>> Start Task material

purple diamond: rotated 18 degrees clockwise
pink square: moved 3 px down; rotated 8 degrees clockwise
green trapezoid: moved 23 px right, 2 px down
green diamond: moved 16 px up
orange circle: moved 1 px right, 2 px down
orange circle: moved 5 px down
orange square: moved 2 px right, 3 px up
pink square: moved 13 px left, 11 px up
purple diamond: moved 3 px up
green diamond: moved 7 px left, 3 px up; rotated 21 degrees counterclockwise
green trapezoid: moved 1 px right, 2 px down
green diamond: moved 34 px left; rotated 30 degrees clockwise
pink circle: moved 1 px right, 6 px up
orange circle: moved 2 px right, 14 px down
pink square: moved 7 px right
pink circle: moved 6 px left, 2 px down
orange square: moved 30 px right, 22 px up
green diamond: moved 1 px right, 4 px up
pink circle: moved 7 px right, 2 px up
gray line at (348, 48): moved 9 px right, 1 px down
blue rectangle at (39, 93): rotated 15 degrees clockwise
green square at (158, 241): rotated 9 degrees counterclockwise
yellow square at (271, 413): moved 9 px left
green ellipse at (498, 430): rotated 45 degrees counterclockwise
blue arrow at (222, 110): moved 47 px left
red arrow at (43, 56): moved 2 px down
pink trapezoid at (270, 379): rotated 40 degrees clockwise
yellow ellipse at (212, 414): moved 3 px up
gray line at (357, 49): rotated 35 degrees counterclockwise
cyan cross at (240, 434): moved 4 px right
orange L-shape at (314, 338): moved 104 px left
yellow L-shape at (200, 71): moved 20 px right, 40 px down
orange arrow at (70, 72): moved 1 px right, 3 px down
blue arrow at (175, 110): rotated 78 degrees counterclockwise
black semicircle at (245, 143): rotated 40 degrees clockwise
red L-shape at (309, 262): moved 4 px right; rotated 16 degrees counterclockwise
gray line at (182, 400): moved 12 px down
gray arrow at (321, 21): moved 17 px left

>> End Task material

▶ [Instructions for the task]:
Update the records by writing every line out again with "orange circle" replaced by "brown circle" and nothing else changed.

▶ [The answer]:
purple diamond: rotated 18 degrees clockwise
pink square: moved 3 px down; rotated 8 degrees clockwise
green trapezoid: moved 23 px right, 2 px down
green diamond: moved 16 px up
brown circle: moved 1 px right, 2 px down
brown circle: moved 5 px down
orange square: moved 2 px right, 3 px up
pink square: moved 13 px left, 11 px up
purple diamond: moved 3 px up
green diamond: moved 7 px left, 3 px up; rotated 21 degrees counterclockwise
green trapezoid: moved 1 px right, 2 px down
green diamond: moved 34 px left; rotated 30 degrees clockwise
pink circle: moved 1 px right, 6 px up
brown circle: moved 2 px right, 14 px down
pink square: moved 7 px right
pink circle: moved 6 px left, 2 px down
orange square: moved 30 px right, 22 px up
green diamond: moved 1 px right, 4 px up
pink circle: moved 7 px right, 2 px up
gray line at (348, 48): moved 9 px right, 1 px down
blue rectangle at (39, 93): rotated 15 degrees clockwise
green square at (158, 241): rotated 9 degrees counterclockwise
yellow square at (271, 413): moved 9 px left
green ellipse at (498, 430): rotated 45 degrees counterclockwise
blue arrow at (222, 110): moved 47 px left
red arrow at (43, 56): moved 2 px down
pink trapezoid at (270, 379): rotated 40 degrees clockwise
yellow ellipse at (212, 414): moved 3 px up
gray line at (357, 49): rotated 35 degrees counterclockwise
cyan cross at (240, 434): moved 4 px right
orange L-shape at (314, 338): moved 104 px left
yellow L-shape at (200, 71): moved 20 px right, 40 px down
orange arrow at (70, 72): moved 1 px right, 3 px down
blue arrow at (175, 110): rotated 78 degrees counterclockwise
black semicircle at (245, 143): rotated 40 degrees clockwise
red L-shape at (309, 262): moved 4 px right; rotated 16 degrees counterclockwise
gray line at (182, 400): moved 12 px down
gray arrow at (321, 21): moved 17 px left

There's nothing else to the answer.